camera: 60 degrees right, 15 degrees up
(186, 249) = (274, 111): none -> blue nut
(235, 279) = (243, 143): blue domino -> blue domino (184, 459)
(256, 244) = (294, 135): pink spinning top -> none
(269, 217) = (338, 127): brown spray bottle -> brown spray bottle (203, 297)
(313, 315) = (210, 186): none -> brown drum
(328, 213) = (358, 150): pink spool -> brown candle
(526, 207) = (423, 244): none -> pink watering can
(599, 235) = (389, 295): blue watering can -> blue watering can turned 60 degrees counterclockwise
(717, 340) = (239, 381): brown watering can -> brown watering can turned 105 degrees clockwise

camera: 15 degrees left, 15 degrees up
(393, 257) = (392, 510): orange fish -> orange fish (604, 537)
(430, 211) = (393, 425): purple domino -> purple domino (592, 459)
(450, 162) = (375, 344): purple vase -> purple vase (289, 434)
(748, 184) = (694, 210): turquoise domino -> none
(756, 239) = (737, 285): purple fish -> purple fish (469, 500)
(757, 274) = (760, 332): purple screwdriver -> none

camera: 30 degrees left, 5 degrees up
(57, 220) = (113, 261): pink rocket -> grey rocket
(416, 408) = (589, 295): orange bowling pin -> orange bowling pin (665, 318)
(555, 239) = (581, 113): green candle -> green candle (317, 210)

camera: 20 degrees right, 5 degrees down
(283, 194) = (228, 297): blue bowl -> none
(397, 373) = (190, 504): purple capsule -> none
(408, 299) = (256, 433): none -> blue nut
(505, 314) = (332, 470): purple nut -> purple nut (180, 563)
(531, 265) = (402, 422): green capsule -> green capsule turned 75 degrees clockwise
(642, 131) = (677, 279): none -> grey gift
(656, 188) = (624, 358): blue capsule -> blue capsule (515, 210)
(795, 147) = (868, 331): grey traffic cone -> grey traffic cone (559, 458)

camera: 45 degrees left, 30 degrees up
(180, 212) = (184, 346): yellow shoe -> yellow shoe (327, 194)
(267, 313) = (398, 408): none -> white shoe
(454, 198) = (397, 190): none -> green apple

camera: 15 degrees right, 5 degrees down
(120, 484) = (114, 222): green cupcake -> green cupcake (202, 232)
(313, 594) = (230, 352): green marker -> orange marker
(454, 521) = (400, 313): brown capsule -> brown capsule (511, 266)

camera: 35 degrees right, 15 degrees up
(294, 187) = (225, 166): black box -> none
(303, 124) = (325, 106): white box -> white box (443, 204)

^^^^

### WORK ORDER:
Every record should be repeated exactly; please leave none out.

### EXERCISE OUTPUT:
camera: 60 degrees right, 15 degrees up
(186, 249) = (274, 111): none -> blue nut
(235, 279) = (243, 143): blue domino -> blue domino (184, 459)
(256, 244) = (294, 135): pink spinning top -> none
(269, 217) = (338, 127): brown spray bottle -> brown spray bottle (203, 297)
(313, 315) = (210, 186): none -> brown drum
(328, 213) = (358, 150): pink spool -> brown candle
(526, 207) = (423, 244): none -> pink watering can
(599, 235) = (389, 295): blue watering can -> blue watering can turned 60 degrees counterclockwise
(717, 340) = (239, 381): brown watering can -> brown watering can turned 105 degrees clockwise

camera: 15 degrees left, 15 degrees up
(393, 257) = (392, 510): orange fish -> orange fish (604, 537)
(430, 211) = (393, 425): purple domino -> purple domino (592, 459)
(450, 162) = (375, 344): purple vase -> purple vase (289, 434)
(748, 184) = (694, 210): turquoise domino -> none
(756, 239) = (737, 285): purple fish -> purple fish (469, 500)
(757, 274) = (760, 332): purple screwdriver -> none

camera: 30 degrees left, 5 degrees up
(57, 220) = (113, 261): pink rocket -> grey rocket
(416, 408) = (589, 295): orange bowling pin -> orange bowling pin (665, 318)
(555, 239) = (581, 113): green candle -> green candle (317, 210)

camera: 20 degrees right, 5 degrees down
(283, 194) = (228, 297): blue bowl -> none
(397, 373) = (190, 504): purple capsule -> none
(408, 299) = (256, 433): none -> blue nut
(505, 314) = (332, 470): purple nut -> purple nut (180, 563)
(531, 265) = (402, 422): green capsule -> green capsule turned 75 degrees clockwise
(642, 131) = (677, 279): none -> grey gift
(656, 188) = (624, 358): blue capsule -> blue capsule (515, 210)
(795, 147) = (868, 331): grey traffic cone -> grey traffic cone (559, 458)

camera: 45 degrees left, 30 degrees up
(180, 212) = (184, 346): yellow shoe -> yellow shoe (327, 194)
(267, 313) = (398, 408): none -> white shoe
(454, 198) = (397, 190): none -> green apple

camera: 15 degrees right, 5 degrees down
(120, 484) = (114, 222): green cupcake -> green cupcake (202, 232)
(313, 594) = (230, 352): green marker -> orange marker
(454, 521) = (400, 313): brown capsule -> brown capsule (511, 266)

camera: 35 degrees right, 15 degrees up
(294, 187) = (225, 166): black box -> none
(303, 124) = (325, 106): white box -> white box (443, 204)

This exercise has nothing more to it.